-- Try it --
For the entries below, the result should be an exact transcription of the lines from the one with "turquoise toothbrush [577,232,591,297]" up to and including the one with "none -> red toothbrush [220,135,285,164]", and only those.

-- Data in this exercise --
----

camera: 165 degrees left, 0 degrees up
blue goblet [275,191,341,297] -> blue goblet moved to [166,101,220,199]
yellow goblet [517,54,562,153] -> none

----

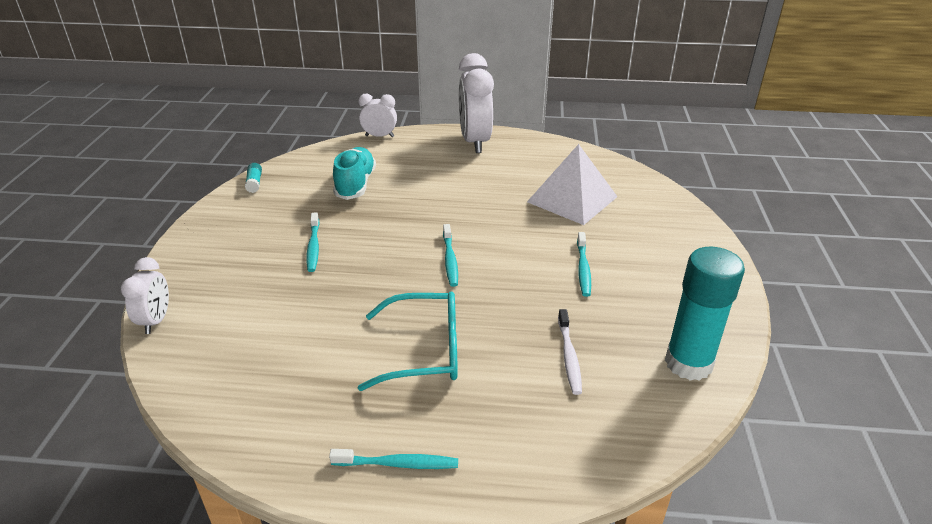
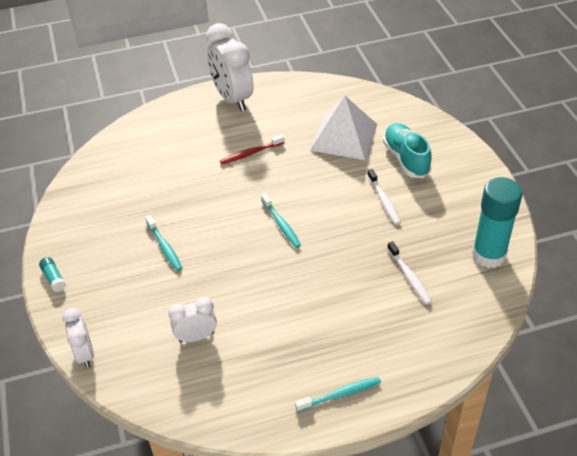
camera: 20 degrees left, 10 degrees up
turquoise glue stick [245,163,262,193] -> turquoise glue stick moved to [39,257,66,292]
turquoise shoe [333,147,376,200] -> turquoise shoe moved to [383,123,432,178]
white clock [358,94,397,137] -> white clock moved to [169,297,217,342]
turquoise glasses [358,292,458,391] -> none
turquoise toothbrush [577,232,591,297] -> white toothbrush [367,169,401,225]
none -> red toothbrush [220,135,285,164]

----

-- Solution --
turquoise toothbrush [577,232,591,297] -> white toothbrush [367,169,401,225]
none -> red toothbrush [220,135,285,164]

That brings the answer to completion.